What is required
From the entries below, transcribe exactly the lines between the line holding "Someone carried the CrimsonBerry" and the line holding "Someone swapped the PureWhiteBerry", inclusive; skip all other lines.

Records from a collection
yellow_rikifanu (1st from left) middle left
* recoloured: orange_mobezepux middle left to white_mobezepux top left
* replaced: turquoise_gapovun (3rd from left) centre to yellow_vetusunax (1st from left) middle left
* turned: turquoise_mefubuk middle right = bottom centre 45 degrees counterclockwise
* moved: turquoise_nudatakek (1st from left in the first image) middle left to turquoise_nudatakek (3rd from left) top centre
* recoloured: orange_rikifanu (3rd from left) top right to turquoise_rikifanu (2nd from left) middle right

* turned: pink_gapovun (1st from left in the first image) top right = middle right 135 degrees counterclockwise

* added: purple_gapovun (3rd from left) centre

* * *

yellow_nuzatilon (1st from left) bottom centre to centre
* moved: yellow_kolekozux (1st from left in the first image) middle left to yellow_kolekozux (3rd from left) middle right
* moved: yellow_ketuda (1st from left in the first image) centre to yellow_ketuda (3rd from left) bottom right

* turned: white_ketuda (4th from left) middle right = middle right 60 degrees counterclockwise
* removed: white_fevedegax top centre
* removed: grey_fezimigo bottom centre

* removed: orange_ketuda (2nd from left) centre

...

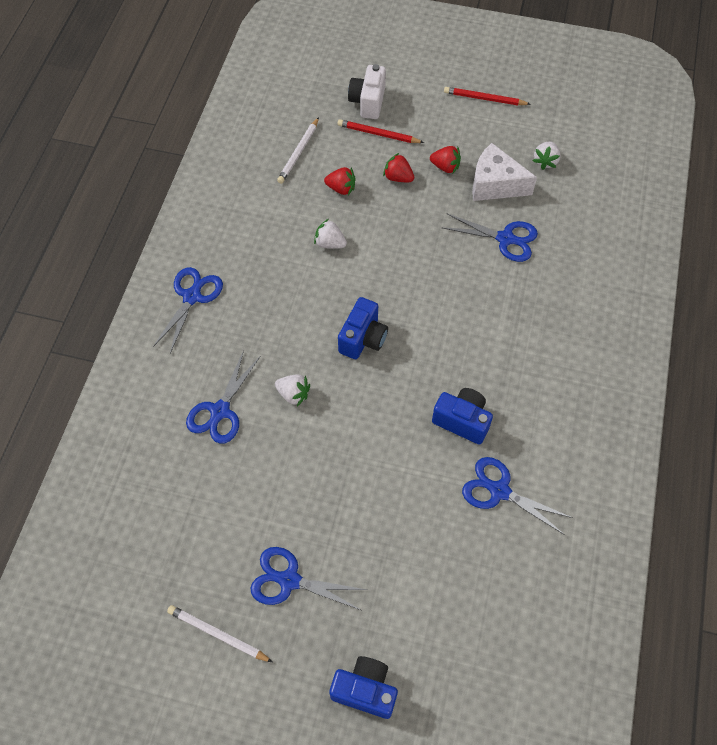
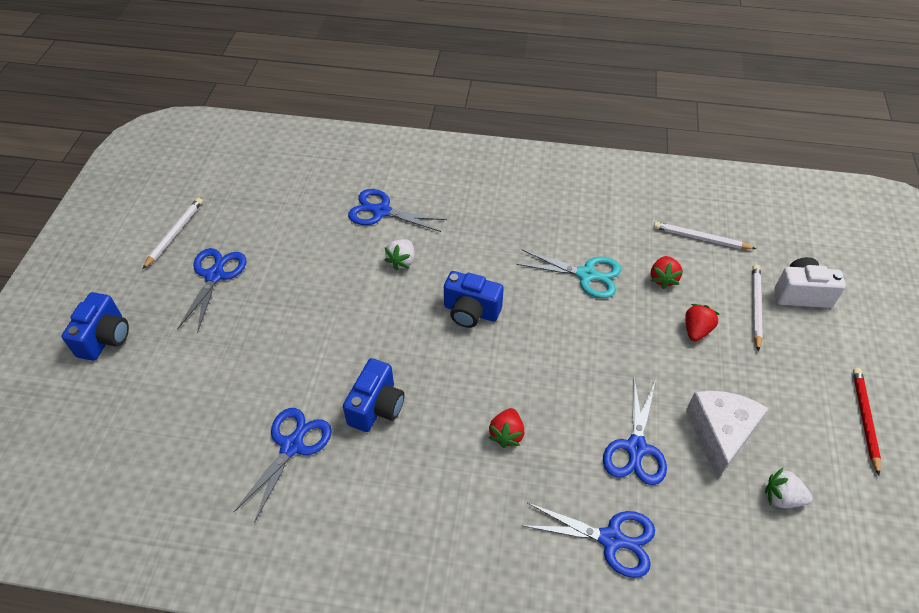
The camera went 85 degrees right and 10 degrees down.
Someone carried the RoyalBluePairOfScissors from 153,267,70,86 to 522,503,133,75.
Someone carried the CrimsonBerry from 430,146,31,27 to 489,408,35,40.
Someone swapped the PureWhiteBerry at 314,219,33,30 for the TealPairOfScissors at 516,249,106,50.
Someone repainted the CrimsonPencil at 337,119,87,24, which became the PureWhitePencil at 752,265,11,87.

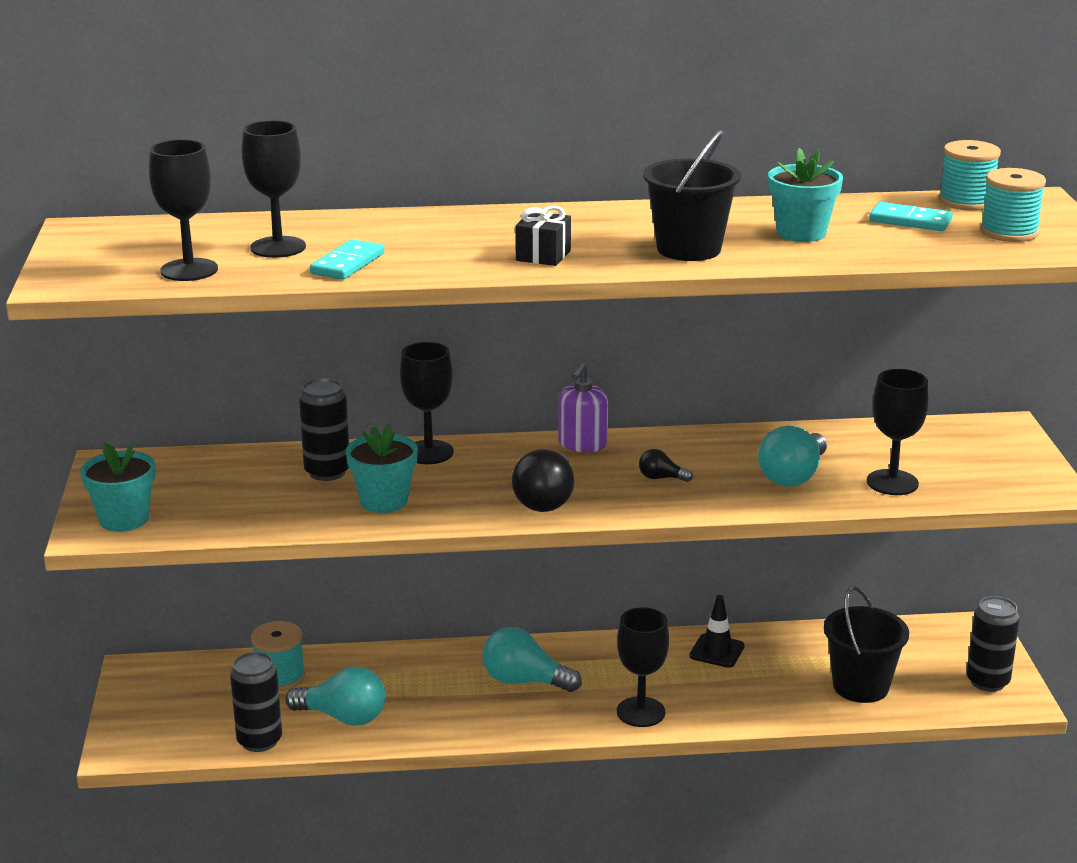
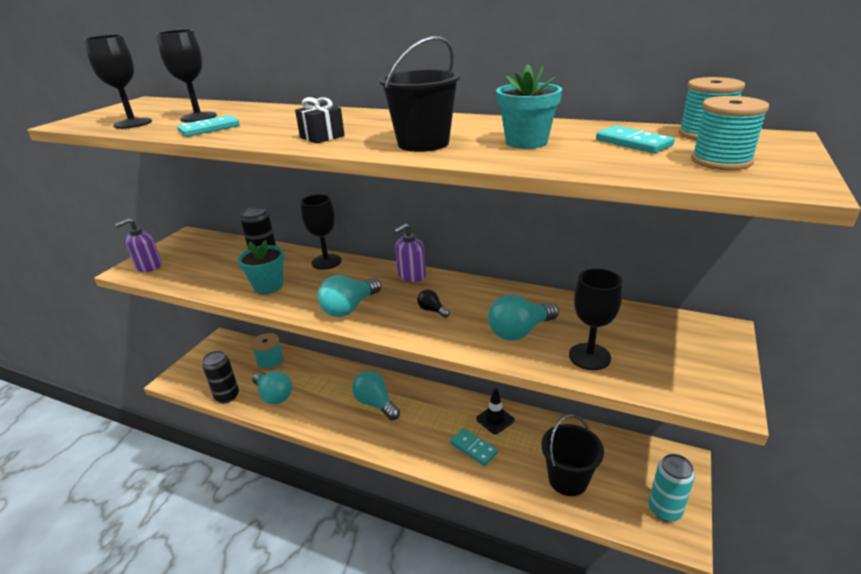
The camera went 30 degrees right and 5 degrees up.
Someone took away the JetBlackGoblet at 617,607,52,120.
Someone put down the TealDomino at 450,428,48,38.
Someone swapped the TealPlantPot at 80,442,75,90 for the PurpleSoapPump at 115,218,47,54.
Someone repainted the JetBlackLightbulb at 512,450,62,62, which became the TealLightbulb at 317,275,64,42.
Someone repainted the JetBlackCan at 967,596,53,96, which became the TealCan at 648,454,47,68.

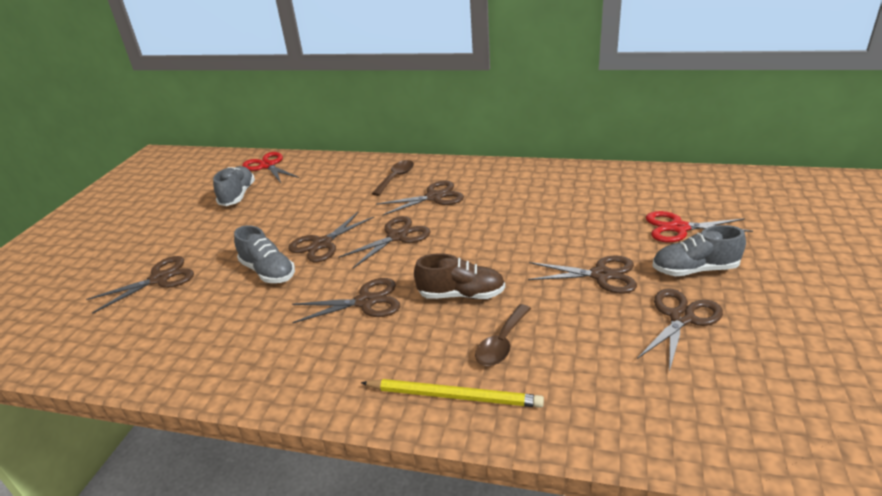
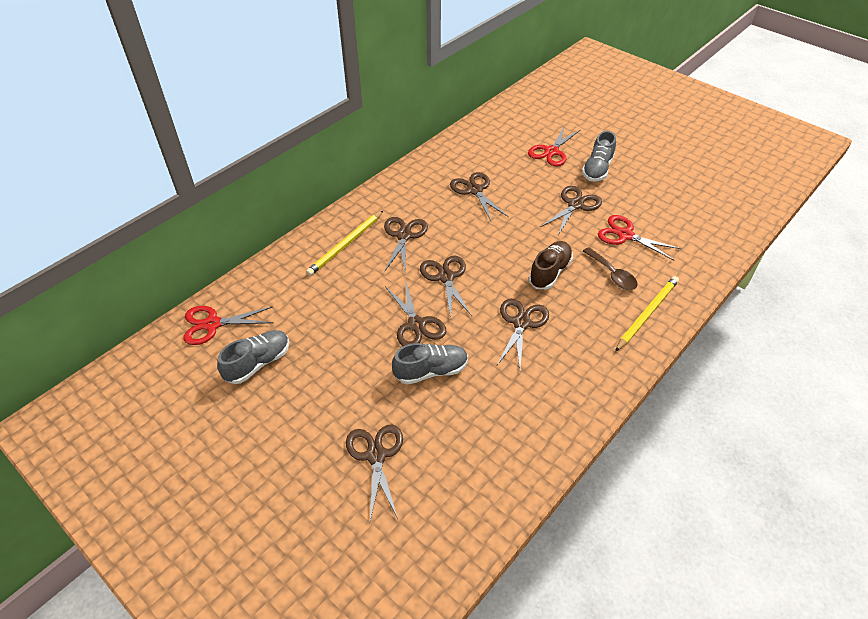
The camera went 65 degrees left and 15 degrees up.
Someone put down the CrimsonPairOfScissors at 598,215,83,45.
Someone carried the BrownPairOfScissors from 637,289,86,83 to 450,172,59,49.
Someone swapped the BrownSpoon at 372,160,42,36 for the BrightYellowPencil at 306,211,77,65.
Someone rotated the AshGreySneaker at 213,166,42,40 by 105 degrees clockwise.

Written response
Someone carried the CrimsonBerry from 430,146,31,27 to 489,408,35,40.
Someone swapped the PureWhiteBerry at 314,219,33,30 for the TealPairOfScissors at 516,249,106,50.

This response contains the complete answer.